# Exercise description
Reproduce the entries word for word but drop every picture.

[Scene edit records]
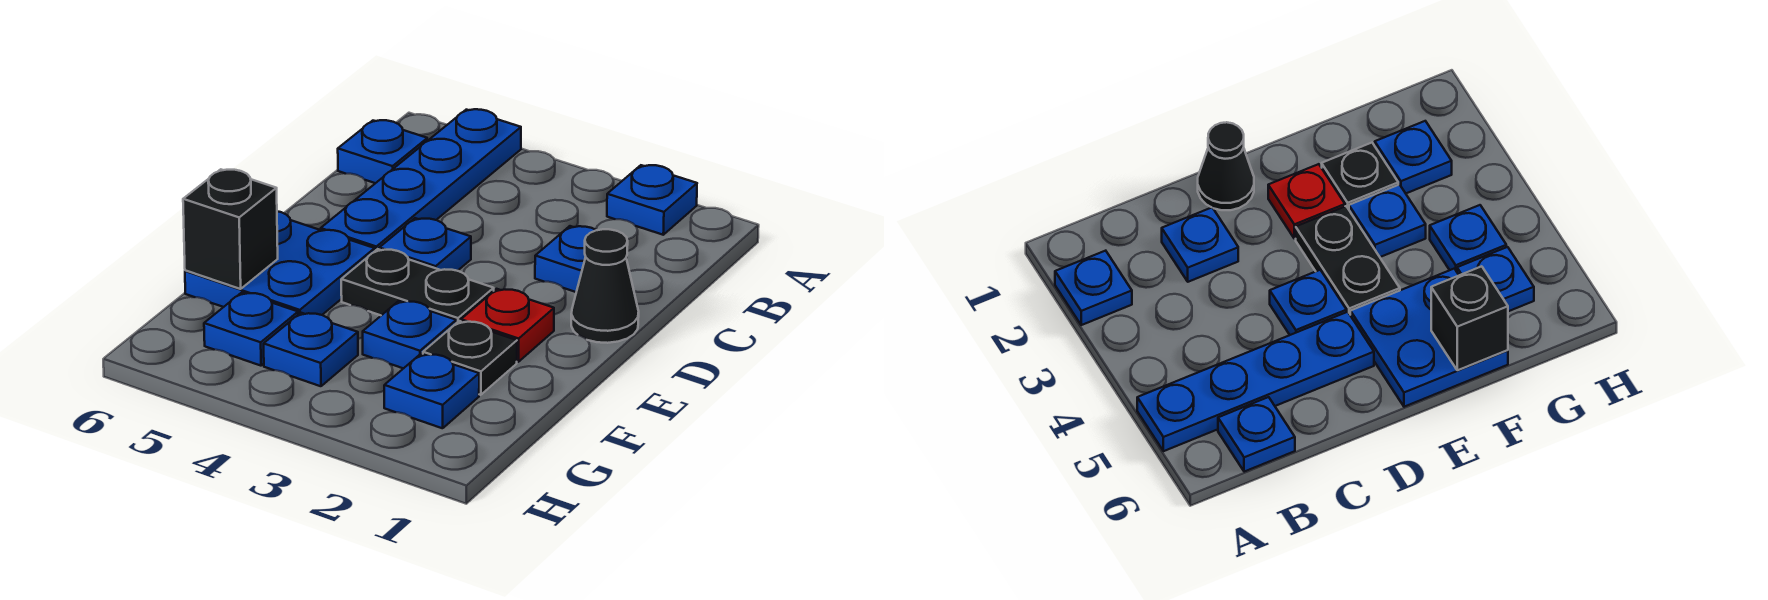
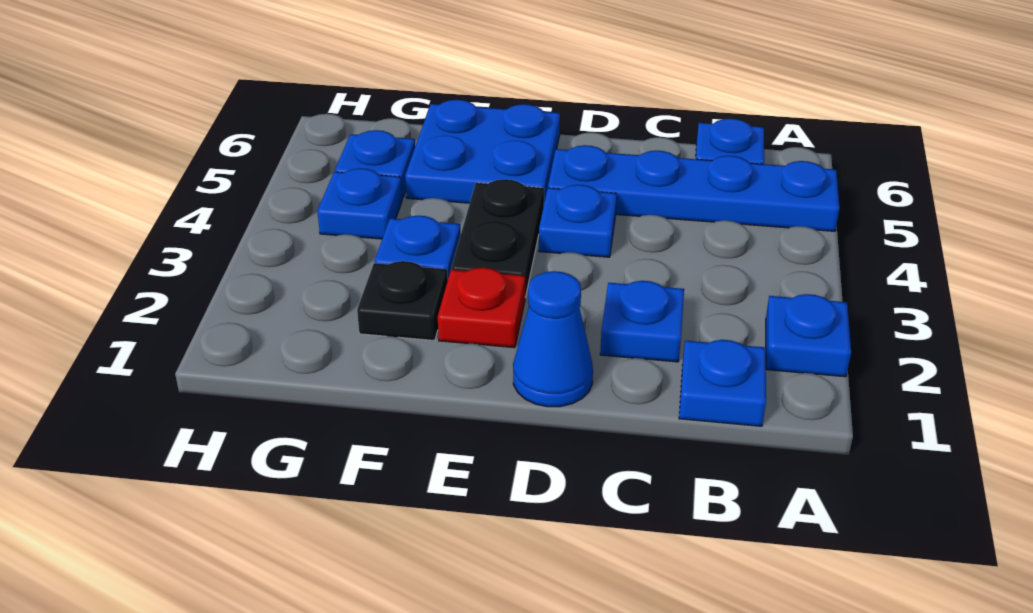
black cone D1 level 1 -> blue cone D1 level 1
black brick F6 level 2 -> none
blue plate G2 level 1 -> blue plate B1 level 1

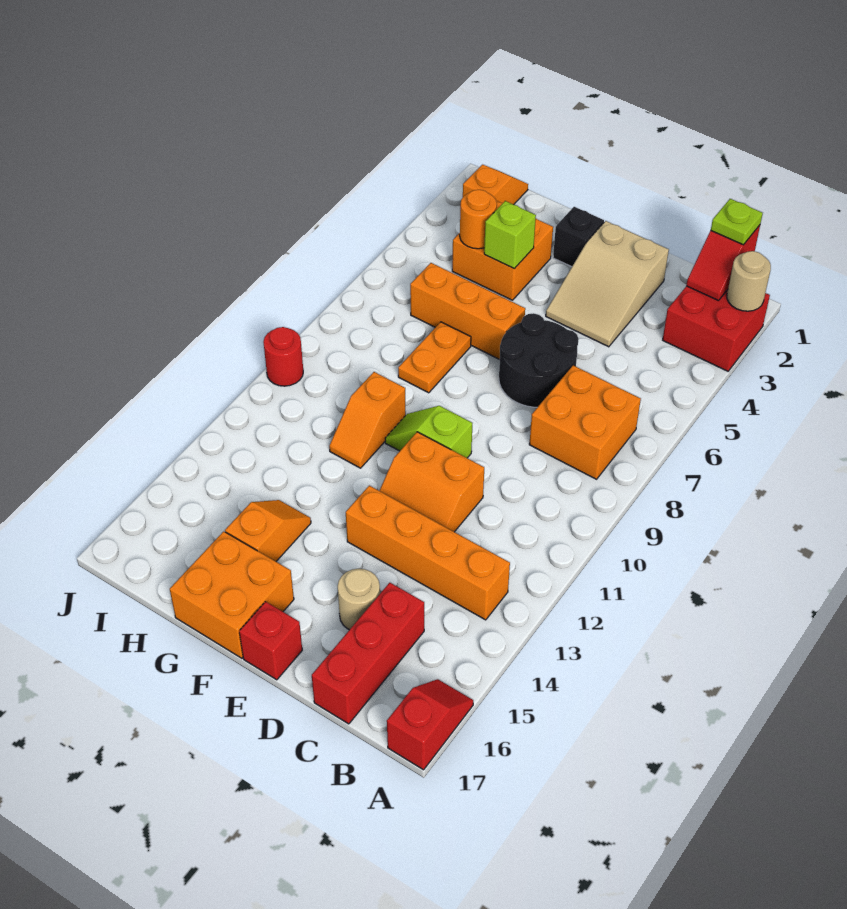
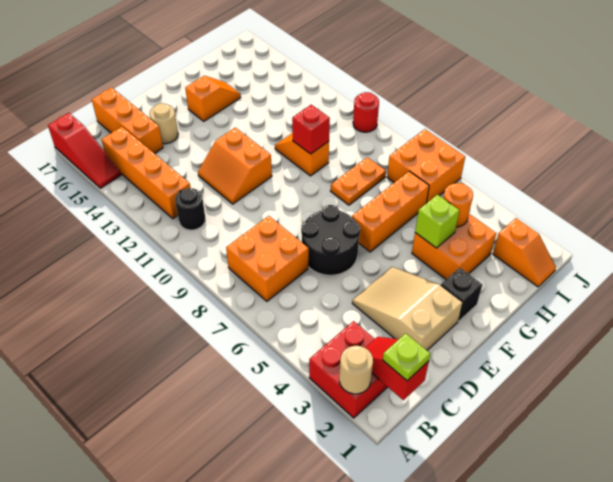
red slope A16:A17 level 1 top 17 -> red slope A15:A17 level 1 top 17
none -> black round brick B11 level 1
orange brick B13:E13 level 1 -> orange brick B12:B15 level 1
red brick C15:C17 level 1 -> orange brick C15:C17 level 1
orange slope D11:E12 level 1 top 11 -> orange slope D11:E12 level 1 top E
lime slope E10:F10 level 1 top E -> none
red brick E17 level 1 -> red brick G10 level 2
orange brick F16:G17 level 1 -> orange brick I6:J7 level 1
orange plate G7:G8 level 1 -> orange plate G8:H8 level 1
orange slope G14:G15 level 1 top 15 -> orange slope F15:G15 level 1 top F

# Response area
black cone D1 level 1 -> blue cone D1 level 1
black brick F6 level 2 -> none
blue plate G2 level 1 -> blue plate B1 level 1

red slope A16:A17 level 1 top 17 -> red slope A15:A17 level 1 top 17
none -> black round brick B11 level 1
orange brick B13:E13 level 1 -> orange brick B12:B15 level 1
red brick C15:C17 level 1 -> orange brick C15:C17 level 1
orange slope D11:E12 level 1 top 11 -> orange slope D11:E12 level 1 top E
lime slope E10:F10 level 1 top E -> none
red brick E17 level 1 -> red brick G10 level 2
orange brick F16:G17 level 1 -> orange brick I6:J7 level 1
orange plate G7:G8 level 1 -> orange plate G8:H8 level 1
orange slope G14:G15 level 1 top 15 -> orange slope F15:G15 level 1 top F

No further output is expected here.